**Exercise data**
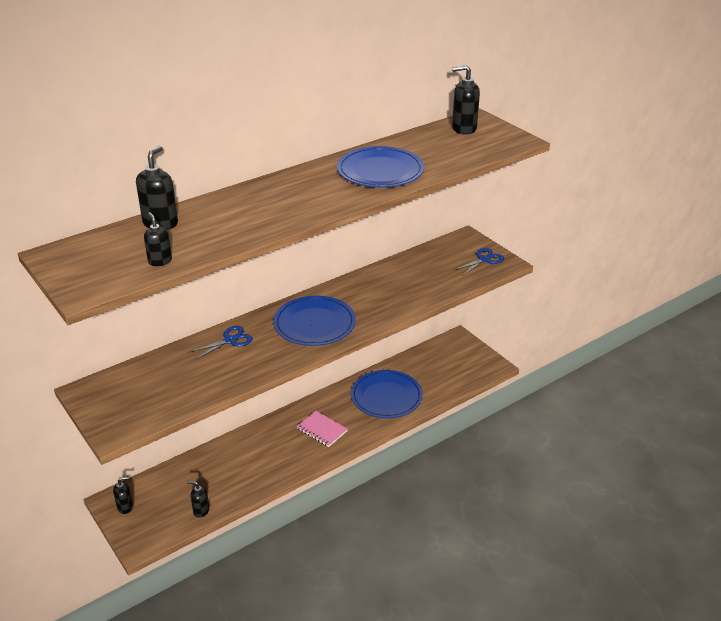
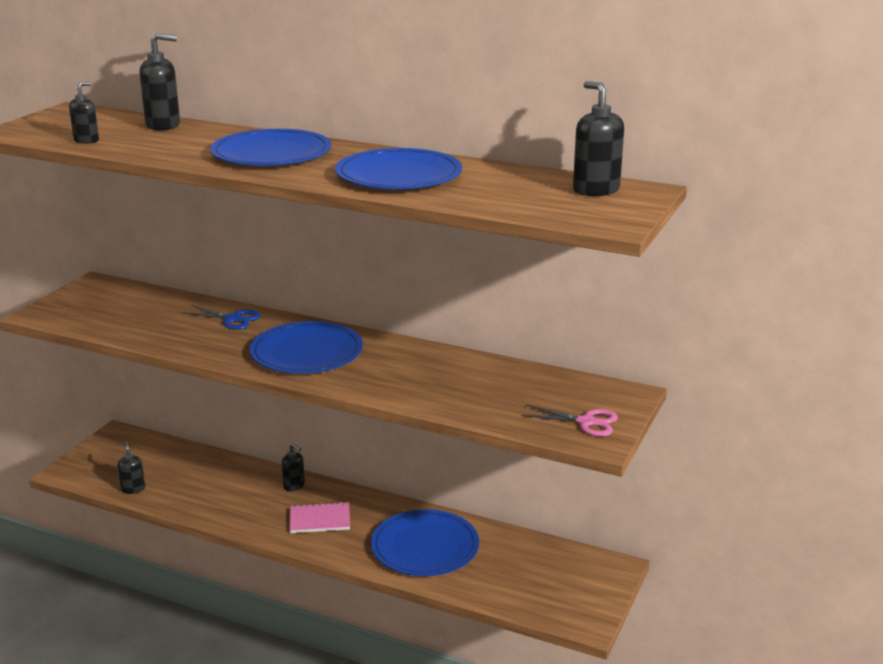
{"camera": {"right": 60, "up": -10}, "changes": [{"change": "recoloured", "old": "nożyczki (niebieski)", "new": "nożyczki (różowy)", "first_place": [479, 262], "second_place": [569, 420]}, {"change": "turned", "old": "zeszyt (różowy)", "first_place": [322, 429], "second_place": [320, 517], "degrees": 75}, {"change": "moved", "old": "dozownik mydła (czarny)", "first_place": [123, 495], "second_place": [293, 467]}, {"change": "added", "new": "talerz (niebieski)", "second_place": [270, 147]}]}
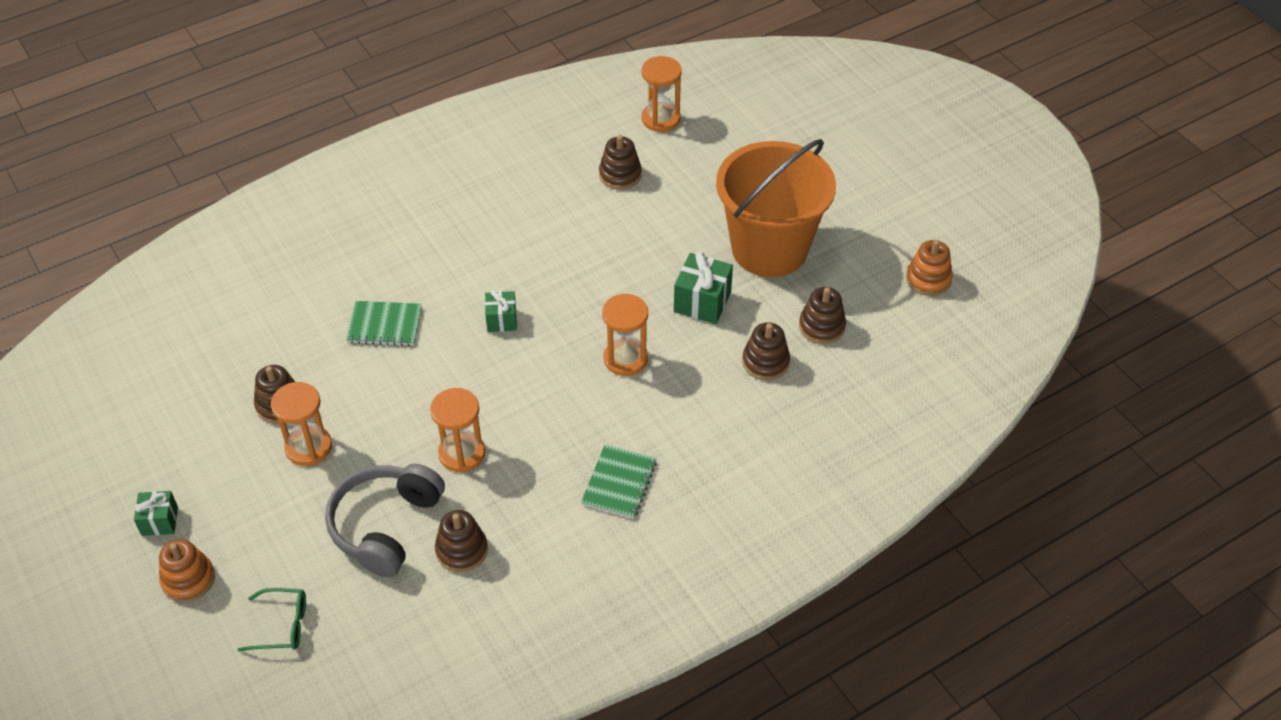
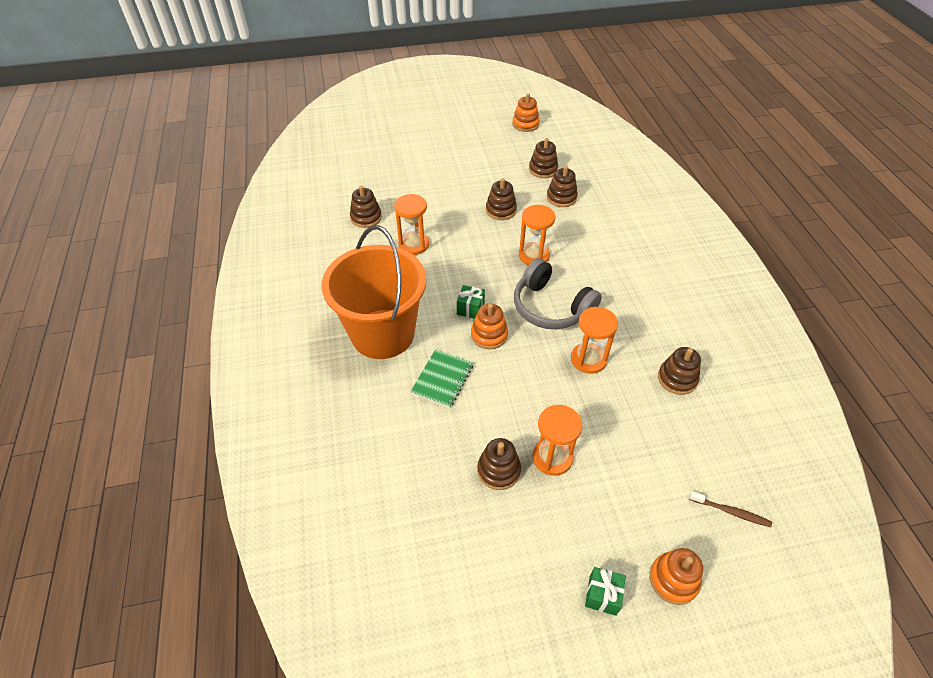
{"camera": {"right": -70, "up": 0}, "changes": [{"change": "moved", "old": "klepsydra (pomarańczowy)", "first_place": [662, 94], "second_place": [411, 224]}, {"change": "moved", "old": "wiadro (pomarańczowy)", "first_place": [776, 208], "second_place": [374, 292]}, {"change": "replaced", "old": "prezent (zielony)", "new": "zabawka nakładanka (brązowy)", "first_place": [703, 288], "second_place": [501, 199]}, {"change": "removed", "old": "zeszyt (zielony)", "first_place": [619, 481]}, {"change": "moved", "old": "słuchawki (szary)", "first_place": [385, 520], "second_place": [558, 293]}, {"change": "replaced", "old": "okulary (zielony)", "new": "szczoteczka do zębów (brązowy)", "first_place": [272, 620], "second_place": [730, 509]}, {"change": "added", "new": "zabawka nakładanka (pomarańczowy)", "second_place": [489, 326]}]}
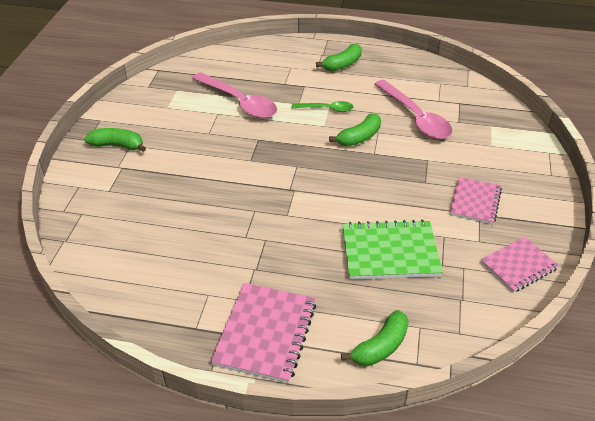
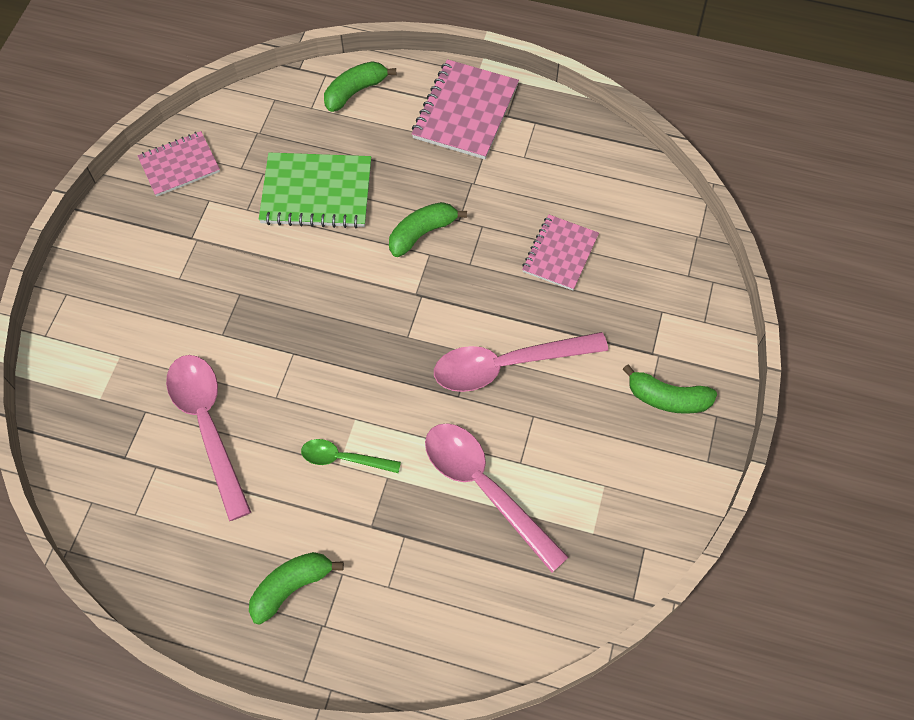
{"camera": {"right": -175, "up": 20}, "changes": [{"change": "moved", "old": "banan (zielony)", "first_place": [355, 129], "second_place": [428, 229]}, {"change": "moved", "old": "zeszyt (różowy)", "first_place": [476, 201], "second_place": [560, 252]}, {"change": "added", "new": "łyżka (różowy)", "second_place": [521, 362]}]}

**Problem description**
Retype all of the material above precisely as it reads. Pictures are not part of the copy.

**Task response**
{"camera": {"right": 60, "up": -10}, "changes": [{"change": "recoloured", "old": "nożyczki (niebieski)", "new": "nożyczki (różowy)", "first_place": [479, 262], "second_place": [569, 420]}, {"change": "turned", "old": "zeszyt (różowy)", "first_place": [322, 429], "second_place": [320, 517], "degrees": 75}, {"change": "moved", "old": "dozownik mydła (czarny)", "first_place": [123, 495], "second_place": [293, 467]}, {"change": "added", "new": "talerz (niebieski)", "second_place": [270, 147]}]}
{"camera": {"right": -70, "up": 0}, "changes": [{"change": "moved", "old": "klepsydra (pomarańczowy)", "first_place": [662, 94], "second_place": [411, 224]}, {"change": "moved", "old": "wiadro (pomarańczowy)", "first_place": [776, 208], "second_place": [374, 292]}, {"change": "replaced", "old": "prezent (zielony)", "new": "zabawka nakładanka (brązowy)", "first_place": [703, 288], "second_place": [501, 199]}, {"change": "removed", "old": "zeszyt (zielony)", "first_place": [619, 481]}, {"change": "moved", "old": "słuchawki (szary)", "first_place": [385, 520], "second_place": [558, 293]}, {"change": "replaced", "old": "okulary (zielony)", "new": "szczoteczka do zębów (brązowy)", "first_place": [272, 620], "second_place": [730, 509]}, {"change": "added", "new": "zabawka nakładanka (pomarańczowy)", "second_place": [489, 326]}]}
{"camera": {"right": -175, "up": 20}, "changes": [{"change": "moved", "old": "banan (zielony)", "first_place": [355, 129], "second_place": [428, 229]}, {"change": "moved", "old": "zeszyt (różowy)", "first_place": [476, 201], "second_place": [560, 252]}, {"change": "added", "new": "łyżka (różowy)", "second_place": [521, 362]}]}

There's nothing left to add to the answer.